Take from the material every line containing the string "cross" and copy it.
***** Source data
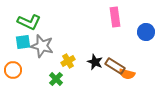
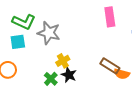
gray star: (42, 46) -> (49, 33), moved
black star: (95, 62) -> (69, 75), moved

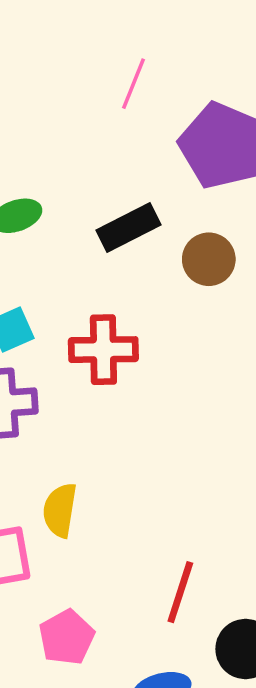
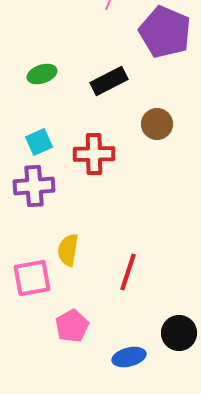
brown circle: (209, 259) -> (157, 124), moved
red line: (180, 592) -> (128, 272), moved

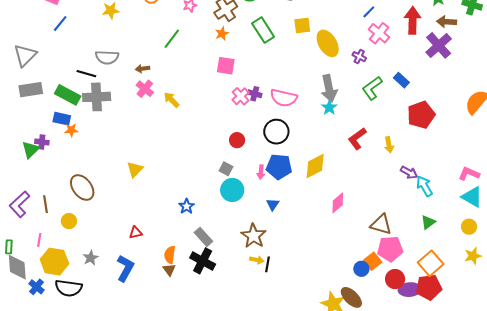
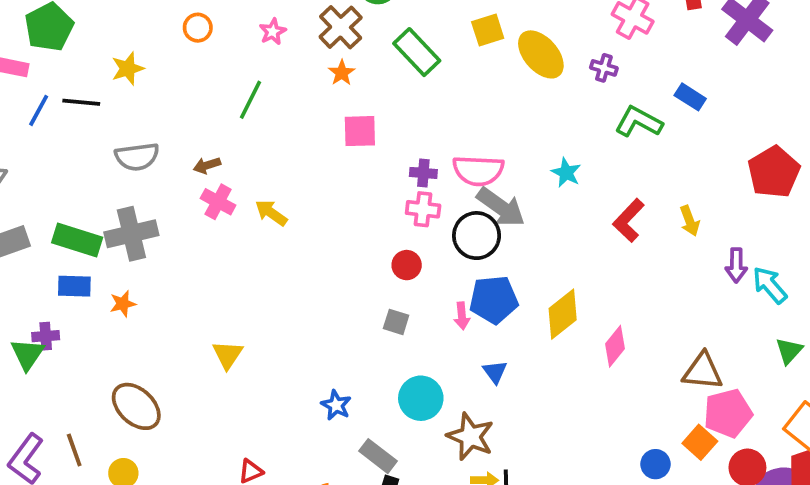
black line: (86, 74) -> (81, 102), moved
gray arrow: (329, 88) -> (501, 207), moved, turned -32
green L-shape: (372, 88) -> (639, 122), turned 75
pink cross: (241, 96) -> (423, 209), moved, turned -30
red pentagon: (421, 115) -> (774, 172), moved
orange star: (71, 130) -> (123, 304), moved
yellow diamond: (315, 166) -> (563, 314), moved
purple arrow: (409, 172) -> (736, 265), turned 72
cyan circle: (232, 190) -> (421, 398), moved
blue circle: (361, 269) -> (655, 464), moved

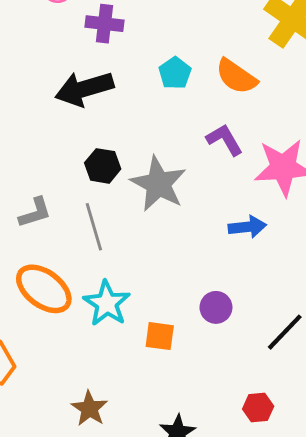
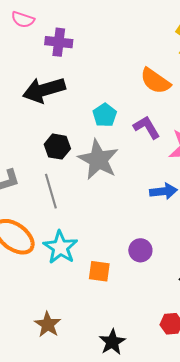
cyan pentagon: (175, 73) -> (105, 115), moved

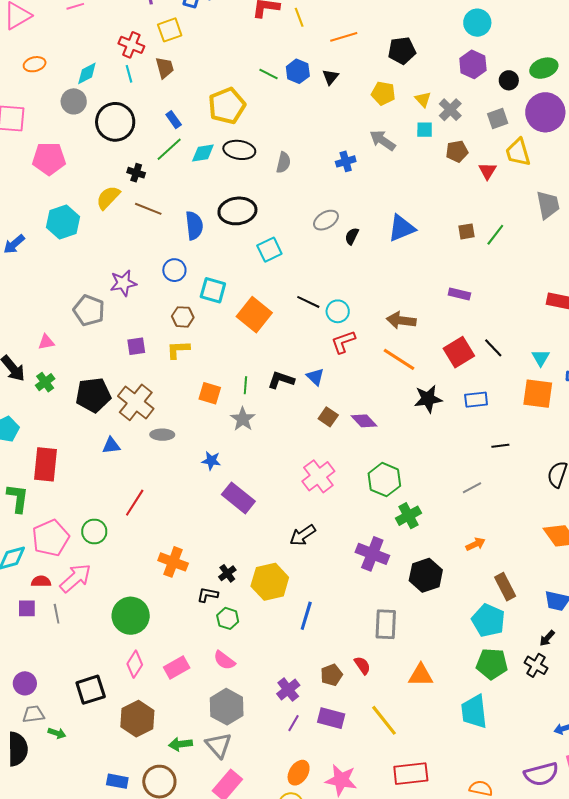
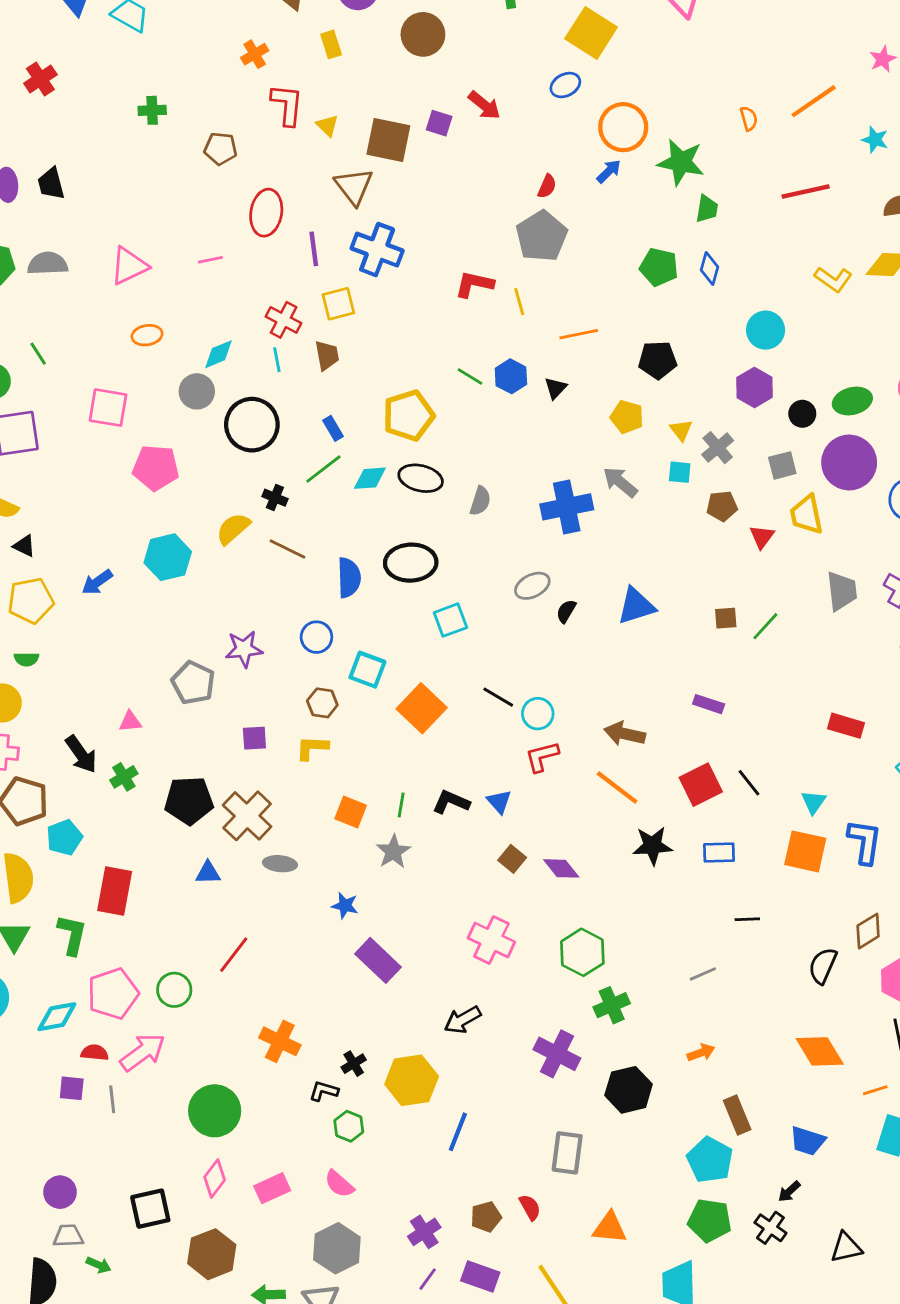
blue cross: (346, 161) -> (567, 507), size x1.8
pink cross: (318, 476) -> (491, 940), turned -32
**********
■ Reply to the exercise
pink cross: (241, 96) -> (423, 209), moved, turned -30
blue cross: (346, 161) -> (567, 507), size x1.8
pink cross: (318, 476) -> (491, 940), turned -32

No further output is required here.